◆ **Exercise**
Once you find the line with "orange brick A8 level 1 -> none" in the listing below, set down exactly every line from it through the line with "purple round brick F1", but no pictures.

◆ **Data excerpts**
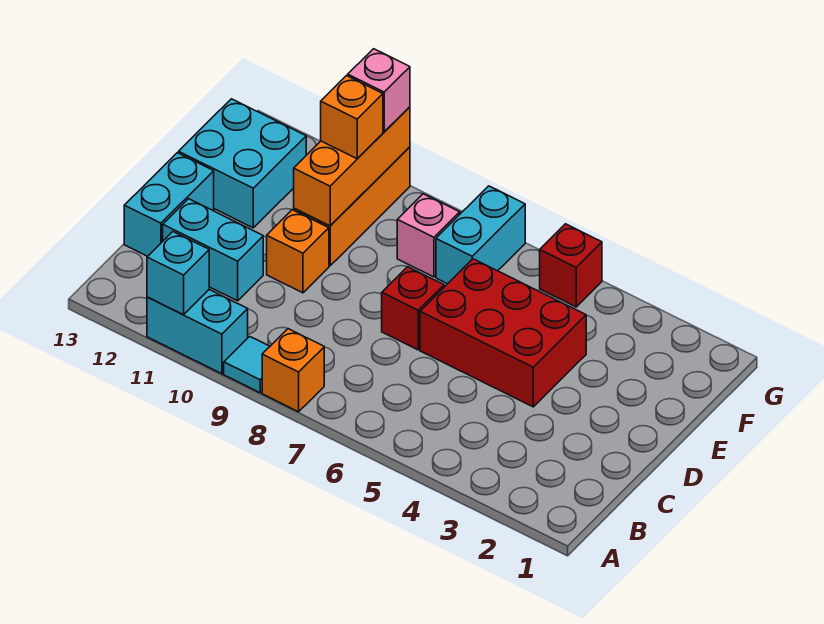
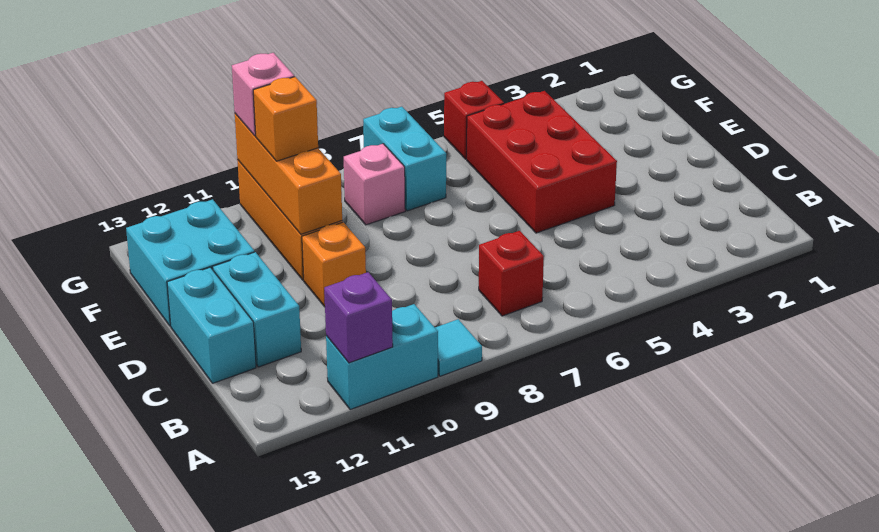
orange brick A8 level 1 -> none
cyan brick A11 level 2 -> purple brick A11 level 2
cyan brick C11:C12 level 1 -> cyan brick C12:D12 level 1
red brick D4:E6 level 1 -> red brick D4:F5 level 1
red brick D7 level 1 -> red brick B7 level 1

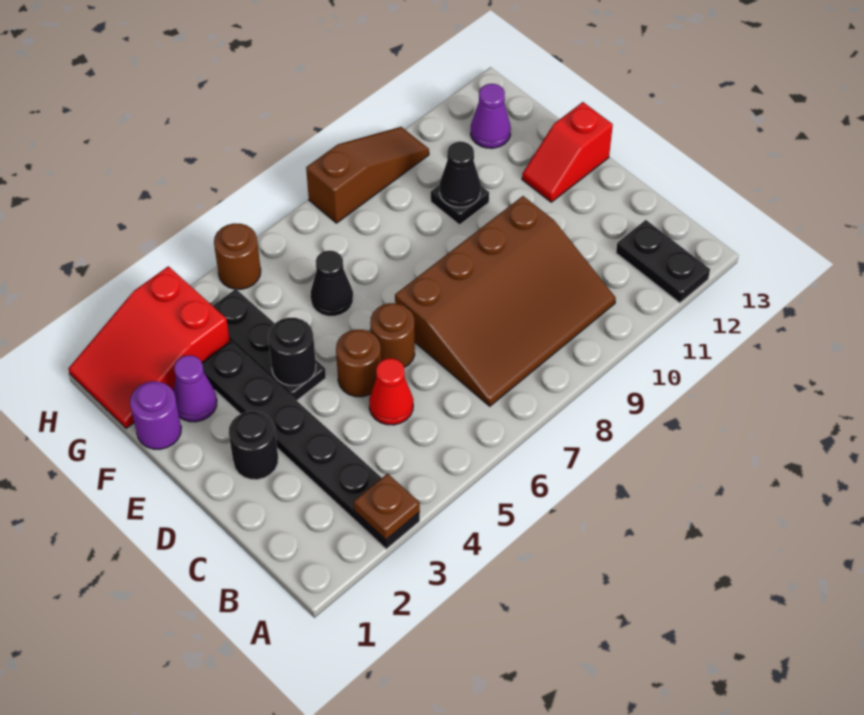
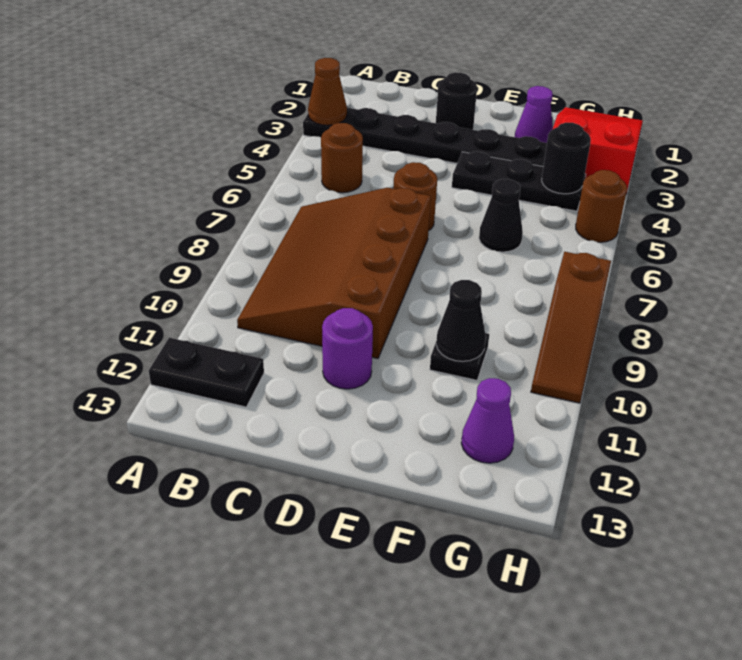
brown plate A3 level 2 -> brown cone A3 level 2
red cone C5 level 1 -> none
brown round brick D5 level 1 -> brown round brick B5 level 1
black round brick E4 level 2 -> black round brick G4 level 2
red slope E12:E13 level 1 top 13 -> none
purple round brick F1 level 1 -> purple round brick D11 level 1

* * *

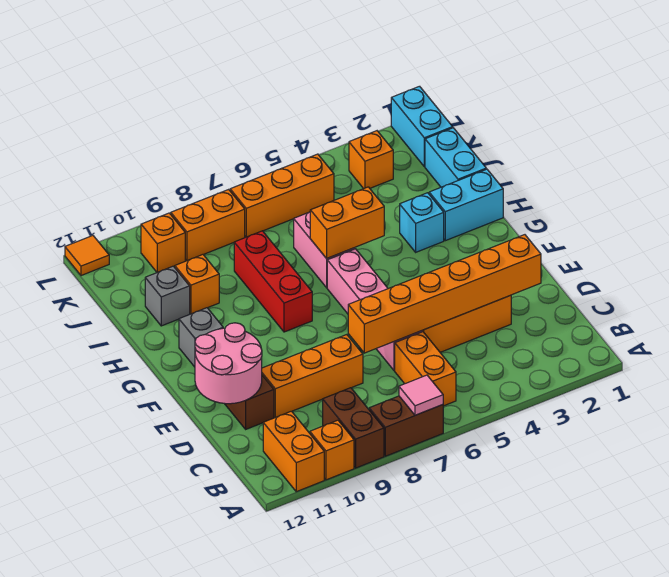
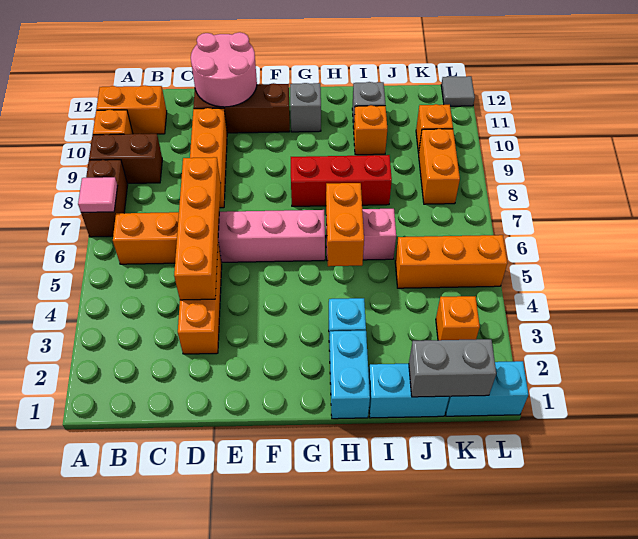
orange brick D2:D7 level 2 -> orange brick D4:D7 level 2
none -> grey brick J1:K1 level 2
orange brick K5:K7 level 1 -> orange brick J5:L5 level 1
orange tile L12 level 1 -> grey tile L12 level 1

◆ **Solved problem**
orange brick A8 level 1 -> none
cyan brick A11 level 2 -> purple brick A11 level 2
cyan brick C11:C12 level 1 -> cyan brick C12:D12 level 1
red brick D4:E6 level 1 -> red brick D4:F5 level 1
red brick D7 level 1 -> red brick B7 level 1

brown plate A3 level 2 -> brown cone A3 level 2
red cone C5 level 1 -> none
brown round brick D5 level 1 -> brown round brick B5 level 1
black round brick E4 level 2 -> black round brick G4 level 2
red slope E12:E13 level 1 top 13 -> none
purple round brick F1 level 1 -> purple round brick D11 level 1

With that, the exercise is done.